Given data:

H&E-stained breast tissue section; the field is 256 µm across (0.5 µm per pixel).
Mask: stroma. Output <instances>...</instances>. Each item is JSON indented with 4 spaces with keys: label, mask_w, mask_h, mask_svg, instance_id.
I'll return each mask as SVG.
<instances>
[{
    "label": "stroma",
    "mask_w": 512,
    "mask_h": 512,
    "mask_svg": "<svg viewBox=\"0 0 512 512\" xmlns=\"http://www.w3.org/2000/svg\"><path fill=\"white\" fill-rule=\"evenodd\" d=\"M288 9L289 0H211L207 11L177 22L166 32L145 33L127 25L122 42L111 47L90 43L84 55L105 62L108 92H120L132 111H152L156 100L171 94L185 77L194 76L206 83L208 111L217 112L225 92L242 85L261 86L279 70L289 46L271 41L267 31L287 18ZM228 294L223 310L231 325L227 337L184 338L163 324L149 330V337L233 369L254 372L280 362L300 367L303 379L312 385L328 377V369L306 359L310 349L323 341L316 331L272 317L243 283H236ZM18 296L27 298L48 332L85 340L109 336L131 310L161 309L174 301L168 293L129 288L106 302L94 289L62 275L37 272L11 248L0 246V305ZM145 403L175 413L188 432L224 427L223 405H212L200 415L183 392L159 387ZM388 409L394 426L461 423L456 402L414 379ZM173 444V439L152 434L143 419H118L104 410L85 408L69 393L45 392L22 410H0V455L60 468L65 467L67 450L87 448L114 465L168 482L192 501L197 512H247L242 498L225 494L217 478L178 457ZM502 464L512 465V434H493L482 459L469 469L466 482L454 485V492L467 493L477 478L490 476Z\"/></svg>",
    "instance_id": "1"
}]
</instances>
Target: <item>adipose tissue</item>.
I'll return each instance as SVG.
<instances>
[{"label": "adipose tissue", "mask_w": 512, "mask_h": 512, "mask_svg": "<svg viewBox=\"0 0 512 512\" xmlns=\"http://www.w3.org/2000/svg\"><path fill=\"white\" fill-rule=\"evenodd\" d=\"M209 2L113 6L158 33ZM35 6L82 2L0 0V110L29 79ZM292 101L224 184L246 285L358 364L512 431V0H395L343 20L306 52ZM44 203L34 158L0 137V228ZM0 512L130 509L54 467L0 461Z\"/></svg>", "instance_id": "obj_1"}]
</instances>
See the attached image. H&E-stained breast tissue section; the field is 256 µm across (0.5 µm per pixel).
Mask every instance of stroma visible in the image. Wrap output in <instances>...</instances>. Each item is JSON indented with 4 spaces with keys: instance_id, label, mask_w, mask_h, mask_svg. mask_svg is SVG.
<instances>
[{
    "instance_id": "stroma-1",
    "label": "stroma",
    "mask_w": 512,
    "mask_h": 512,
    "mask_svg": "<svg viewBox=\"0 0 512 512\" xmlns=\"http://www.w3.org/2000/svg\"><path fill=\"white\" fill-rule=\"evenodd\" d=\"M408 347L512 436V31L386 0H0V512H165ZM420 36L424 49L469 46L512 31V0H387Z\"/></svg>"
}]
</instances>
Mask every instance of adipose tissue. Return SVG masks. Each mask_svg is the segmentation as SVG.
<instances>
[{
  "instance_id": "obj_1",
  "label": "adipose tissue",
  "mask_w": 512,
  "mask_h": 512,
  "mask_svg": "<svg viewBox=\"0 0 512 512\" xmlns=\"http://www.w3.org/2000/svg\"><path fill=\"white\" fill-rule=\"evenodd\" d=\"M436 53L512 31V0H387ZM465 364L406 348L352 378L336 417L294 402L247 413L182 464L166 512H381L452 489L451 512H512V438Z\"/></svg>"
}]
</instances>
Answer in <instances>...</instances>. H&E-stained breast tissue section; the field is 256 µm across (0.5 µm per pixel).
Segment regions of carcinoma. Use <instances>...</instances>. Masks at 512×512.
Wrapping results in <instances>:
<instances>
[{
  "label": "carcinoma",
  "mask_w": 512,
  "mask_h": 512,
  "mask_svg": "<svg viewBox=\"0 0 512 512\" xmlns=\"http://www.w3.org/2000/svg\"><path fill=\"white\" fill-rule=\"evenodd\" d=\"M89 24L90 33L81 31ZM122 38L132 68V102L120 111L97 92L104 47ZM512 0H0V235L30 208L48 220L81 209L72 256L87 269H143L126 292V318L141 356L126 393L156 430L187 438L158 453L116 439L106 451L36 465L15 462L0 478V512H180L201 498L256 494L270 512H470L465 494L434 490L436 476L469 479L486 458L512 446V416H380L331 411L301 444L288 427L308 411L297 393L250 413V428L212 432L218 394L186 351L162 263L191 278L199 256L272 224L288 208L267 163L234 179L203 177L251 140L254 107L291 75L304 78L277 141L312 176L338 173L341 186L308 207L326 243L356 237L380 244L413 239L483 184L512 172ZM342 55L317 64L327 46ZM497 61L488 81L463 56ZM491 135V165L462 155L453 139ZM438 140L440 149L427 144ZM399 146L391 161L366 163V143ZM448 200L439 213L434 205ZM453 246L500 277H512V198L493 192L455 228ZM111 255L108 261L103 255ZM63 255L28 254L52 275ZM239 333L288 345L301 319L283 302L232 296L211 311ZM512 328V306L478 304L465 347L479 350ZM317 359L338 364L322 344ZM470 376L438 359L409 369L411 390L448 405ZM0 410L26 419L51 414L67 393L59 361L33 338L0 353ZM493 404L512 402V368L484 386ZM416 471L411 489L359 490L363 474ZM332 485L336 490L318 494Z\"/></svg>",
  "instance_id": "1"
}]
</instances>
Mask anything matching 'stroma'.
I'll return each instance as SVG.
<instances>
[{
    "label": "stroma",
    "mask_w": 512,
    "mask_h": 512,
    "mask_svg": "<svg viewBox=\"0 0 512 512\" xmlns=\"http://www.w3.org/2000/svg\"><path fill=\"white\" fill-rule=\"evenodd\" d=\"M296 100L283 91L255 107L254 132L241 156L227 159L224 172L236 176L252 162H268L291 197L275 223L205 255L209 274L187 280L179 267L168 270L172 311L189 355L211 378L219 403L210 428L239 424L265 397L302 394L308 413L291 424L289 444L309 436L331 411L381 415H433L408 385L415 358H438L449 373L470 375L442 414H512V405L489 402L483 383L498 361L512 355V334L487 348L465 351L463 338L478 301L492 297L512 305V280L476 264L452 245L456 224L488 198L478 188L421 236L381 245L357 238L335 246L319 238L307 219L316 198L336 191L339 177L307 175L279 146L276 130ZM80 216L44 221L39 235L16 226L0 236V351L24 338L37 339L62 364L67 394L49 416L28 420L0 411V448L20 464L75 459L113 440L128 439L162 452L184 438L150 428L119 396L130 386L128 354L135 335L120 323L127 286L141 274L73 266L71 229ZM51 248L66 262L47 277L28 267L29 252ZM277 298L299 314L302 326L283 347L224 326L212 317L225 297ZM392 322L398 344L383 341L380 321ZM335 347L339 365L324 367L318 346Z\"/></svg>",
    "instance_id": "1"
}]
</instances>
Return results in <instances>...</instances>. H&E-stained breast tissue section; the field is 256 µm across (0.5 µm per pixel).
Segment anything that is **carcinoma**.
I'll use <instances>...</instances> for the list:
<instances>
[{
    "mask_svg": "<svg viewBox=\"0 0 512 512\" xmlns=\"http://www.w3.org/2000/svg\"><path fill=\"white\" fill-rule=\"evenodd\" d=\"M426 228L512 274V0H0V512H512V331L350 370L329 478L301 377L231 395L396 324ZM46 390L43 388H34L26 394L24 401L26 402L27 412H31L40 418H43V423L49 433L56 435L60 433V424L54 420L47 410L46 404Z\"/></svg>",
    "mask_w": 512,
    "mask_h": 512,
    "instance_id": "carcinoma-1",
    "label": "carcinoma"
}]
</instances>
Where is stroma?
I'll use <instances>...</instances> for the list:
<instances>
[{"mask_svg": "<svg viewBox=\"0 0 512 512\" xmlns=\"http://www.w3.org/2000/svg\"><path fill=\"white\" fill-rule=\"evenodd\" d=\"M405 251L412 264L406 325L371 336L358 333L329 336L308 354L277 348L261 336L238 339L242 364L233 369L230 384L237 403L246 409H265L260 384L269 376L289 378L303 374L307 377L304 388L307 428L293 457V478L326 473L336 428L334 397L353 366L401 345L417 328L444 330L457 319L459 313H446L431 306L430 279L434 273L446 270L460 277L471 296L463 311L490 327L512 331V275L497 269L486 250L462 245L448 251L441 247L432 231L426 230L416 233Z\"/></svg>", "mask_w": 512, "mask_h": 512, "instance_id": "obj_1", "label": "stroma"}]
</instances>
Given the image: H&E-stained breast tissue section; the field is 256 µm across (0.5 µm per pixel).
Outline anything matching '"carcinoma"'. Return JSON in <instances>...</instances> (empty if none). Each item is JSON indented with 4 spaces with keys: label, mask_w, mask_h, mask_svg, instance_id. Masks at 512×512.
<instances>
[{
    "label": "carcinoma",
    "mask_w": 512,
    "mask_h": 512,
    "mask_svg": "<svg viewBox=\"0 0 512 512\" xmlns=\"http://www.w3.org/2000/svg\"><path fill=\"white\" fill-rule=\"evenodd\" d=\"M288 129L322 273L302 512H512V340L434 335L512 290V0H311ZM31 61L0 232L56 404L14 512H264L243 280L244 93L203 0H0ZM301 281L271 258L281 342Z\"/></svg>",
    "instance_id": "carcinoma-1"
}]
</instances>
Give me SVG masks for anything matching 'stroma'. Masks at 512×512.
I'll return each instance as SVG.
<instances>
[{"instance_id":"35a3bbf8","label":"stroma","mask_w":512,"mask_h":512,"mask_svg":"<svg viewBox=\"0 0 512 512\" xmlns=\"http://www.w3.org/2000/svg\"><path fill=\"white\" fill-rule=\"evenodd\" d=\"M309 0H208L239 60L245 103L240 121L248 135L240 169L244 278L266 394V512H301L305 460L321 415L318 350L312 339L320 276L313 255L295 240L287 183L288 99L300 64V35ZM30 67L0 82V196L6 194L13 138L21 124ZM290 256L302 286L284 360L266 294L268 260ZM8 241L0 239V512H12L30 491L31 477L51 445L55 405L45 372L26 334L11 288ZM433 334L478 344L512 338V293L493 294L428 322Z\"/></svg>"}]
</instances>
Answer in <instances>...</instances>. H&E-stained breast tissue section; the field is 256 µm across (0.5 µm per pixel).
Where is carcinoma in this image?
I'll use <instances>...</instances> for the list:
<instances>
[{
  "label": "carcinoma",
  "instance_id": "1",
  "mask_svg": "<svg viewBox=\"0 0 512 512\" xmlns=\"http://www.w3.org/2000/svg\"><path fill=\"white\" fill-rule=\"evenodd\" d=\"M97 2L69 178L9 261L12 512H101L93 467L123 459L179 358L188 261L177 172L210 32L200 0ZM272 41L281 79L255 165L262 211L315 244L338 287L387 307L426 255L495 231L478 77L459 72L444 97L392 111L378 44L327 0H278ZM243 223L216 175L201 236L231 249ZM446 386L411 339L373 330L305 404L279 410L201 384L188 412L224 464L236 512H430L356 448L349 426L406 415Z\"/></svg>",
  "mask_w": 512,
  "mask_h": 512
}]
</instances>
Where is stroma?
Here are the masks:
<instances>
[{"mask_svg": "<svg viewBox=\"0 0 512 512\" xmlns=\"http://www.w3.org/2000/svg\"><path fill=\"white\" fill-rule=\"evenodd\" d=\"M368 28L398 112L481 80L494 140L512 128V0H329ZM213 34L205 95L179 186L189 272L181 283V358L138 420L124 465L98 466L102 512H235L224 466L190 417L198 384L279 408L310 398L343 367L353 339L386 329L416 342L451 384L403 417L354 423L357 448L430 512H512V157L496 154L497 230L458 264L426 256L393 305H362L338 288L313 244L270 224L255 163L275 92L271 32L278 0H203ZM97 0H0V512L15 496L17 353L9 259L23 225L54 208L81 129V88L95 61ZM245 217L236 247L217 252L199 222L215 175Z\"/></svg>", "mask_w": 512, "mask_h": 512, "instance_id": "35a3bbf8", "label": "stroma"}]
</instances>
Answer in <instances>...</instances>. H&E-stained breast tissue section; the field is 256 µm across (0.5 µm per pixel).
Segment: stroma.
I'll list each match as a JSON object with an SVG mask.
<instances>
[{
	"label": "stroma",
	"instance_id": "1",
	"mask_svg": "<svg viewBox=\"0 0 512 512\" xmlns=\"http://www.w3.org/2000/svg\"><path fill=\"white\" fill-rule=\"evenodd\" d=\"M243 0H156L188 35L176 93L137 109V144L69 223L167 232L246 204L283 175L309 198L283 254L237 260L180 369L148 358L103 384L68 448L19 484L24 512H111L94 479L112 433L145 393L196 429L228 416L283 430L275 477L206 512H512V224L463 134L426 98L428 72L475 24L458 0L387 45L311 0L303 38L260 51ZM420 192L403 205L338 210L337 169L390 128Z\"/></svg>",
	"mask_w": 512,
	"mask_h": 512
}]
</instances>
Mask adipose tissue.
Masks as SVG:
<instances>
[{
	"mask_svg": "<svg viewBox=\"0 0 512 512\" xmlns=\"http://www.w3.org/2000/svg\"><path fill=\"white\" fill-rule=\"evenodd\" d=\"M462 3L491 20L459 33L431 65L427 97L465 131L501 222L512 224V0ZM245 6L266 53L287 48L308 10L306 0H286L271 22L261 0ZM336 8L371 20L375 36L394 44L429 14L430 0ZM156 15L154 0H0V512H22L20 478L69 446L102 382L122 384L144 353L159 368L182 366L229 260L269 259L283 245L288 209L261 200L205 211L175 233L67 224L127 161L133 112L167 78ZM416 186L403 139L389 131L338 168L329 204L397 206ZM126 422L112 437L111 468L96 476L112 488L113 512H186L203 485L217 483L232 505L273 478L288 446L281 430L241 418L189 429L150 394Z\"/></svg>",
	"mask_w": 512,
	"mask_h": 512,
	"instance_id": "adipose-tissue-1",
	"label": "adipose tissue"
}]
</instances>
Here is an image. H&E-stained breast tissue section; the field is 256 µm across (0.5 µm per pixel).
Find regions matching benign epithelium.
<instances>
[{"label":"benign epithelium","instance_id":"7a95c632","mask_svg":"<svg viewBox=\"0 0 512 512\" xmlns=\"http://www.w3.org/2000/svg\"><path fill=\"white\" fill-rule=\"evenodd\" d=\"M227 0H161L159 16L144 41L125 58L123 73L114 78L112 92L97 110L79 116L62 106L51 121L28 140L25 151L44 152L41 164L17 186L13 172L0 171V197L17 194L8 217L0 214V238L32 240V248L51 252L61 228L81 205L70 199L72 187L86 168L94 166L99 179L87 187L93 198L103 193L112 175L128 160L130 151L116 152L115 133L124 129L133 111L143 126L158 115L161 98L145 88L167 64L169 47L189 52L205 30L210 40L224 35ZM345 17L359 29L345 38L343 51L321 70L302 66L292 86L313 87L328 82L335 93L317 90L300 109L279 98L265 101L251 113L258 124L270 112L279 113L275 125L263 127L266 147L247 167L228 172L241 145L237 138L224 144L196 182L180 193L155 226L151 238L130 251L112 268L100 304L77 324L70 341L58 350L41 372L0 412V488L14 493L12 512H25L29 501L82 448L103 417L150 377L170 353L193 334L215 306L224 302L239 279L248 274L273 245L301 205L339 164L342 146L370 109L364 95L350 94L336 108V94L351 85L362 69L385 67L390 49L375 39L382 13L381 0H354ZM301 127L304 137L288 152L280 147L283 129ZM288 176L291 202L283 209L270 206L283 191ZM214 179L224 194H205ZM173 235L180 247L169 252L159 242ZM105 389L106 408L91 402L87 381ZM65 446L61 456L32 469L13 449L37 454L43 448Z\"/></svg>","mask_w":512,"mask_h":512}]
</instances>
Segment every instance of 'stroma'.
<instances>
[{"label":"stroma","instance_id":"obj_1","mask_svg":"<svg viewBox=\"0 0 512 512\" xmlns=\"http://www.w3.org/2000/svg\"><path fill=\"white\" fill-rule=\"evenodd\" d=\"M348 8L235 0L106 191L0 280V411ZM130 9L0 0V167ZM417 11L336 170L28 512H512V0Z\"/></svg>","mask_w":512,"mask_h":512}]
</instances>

Exercise objective: Only the lines from the top of the data through the line that contains "See the attached" should be quoted, exactly as they stand.

Result for this task:
H&E-stained breast tissue section; the field is 256 µm across (0.5 µm per pixel).
Mask: stroma. Output <instances>...</instances>. Each item is JSON indented with 4 spaces with keys: label, mask_w, mask_h, mask_svg, instance_id.
I'll return each mask as SVG.
<instances>
[{
    "label": "stroma",
    "mask_w": 512,
    "mask_h": 512,
    "mask_svg": "<svg viewBox=\"0 0 512 512\" xmlns=\"http://www.w3.org/2000/svg\"><path fill=\"white\" fill-rule=\"evenodd\" d=\"M288 9L289 0H211L207 11L177 22L166 32L145 33L127 25L122 42L111 47L90 43L84 55L105 62L108 92H120L132 111H152L156 100L171 94L185 77L194 76L206 83L208 111L217 112L225 92L242 85L261 86L279 70L289 46L271 41L267 31L287 18ZM228 294L223 310L231 325L227 337L184 338L163 324L149 330V337L233 369L254 372L280 362L300 367L303 379L312 385L328 377V369L306 359L310 349L323 341L316 331L272 317L243 283H236ZM18 296L27 298L48 332L85 340L109 336L131 310L161 309L174 301L168 293L129 288L106 302L94 289L62 275L37 272L11 248L0 246V305ZM145 403L175 413L188 432L224 427L223 405H212L200 415L183 392L159 387ZM388 409L394 426L461 423L456 402L414 379ZM173 444V439L152 434L143 419H118L104 410L85 408L69 393L45 392L22 410H0V455L60 468L65 467L67 450L87 448L114 465L168 482L192 501L197 512H247L242 498L225 494L217 478L178 457ZM502 464L512 465V434H493L482 459L469 469L466 482L454 485V492L467 493L477 478L490 476Z\"/></svg>",
    "instance_id": "1"
}]
</instances>
Target: <item>adipose tissue</item>.
I'll return each instance as SVG.
<instances>
[{"label": "adipose tissue", "mask_w": 512, "mask_h": 512, "mask_svg": "<svg viewBox=\"0 0 512 512\" xmlns=\"http://www.w3.org/2000/svg\"><path fill=\"white\" fill-rule=\"evenodd\" d=\"M209 2L113 6L158 33ZM35 6L82 2L0 0V110L29 79ZM292 101L224 184L246 285L358 364L512 431V0H395L343 20L306 52ZM44 203L34 158L0 137V228ZM0 512L130 509L54 467L0 461Z\"/></svg>", "instance_id": "obj_1"}]
</instances>
See the attached image. H&E-stained breast tissue section; the field is 256 µm across (0.5 µm per pixel).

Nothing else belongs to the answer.